Building bounding box data:
'''

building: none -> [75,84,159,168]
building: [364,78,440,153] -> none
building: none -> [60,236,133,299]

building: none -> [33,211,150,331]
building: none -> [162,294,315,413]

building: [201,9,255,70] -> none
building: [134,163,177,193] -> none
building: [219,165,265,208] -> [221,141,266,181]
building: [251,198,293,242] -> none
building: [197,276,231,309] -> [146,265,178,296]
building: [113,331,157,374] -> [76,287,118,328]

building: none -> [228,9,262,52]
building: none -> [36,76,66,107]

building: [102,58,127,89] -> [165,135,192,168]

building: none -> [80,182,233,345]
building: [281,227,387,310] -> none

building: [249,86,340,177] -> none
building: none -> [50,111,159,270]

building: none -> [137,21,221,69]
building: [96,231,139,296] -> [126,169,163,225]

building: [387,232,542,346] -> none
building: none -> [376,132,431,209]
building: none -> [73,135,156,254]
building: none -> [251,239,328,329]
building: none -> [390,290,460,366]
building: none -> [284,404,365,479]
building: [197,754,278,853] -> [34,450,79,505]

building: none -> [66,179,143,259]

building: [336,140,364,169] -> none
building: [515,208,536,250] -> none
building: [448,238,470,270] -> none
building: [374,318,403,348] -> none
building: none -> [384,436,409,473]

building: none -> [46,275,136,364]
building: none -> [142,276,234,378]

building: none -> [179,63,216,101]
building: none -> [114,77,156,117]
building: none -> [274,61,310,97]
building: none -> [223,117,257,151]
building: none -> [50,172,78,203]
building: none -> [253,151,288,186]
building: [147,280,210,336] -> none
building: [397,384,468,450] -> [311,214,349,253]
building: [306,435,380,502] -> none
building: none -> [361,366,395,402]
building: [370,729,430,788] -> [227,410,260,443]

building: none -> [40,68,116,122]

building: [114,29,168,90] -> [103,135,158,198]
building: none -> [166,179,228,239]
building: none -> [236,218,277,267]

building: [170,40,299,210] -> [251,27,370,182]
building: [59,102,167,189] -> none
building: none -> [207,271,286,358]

'''

Assignment:
Restate exactly the records above from their first line through the line that holds "building: none -> [80,182,233,345]", please, including both and leaving out all others.

Exercise response:
building: none -> [75,84,159,168]
building: [364,78,440,153] -> none
building: none -> [60,236,133,299]

building: none -> [33,211,150,331]
building: none -> [162,294,315,413]

building: [201,9,255,70] -> none
building: [134,163,177,193] -> none
building: [219,165,265,208] -> [221,141,266,181]
building: [251,198,293,242] -> none
building: [197,276,231,309] -> [146,265,178,296]
building: [113,331,157,374] -> [76,287,118,328]

building: none -> [228,9,262,52]
building: none -> [36,76,66,107]

building: [102,58,127,89] -> [165,135,192,168]

building: none -> [80,182,233,345]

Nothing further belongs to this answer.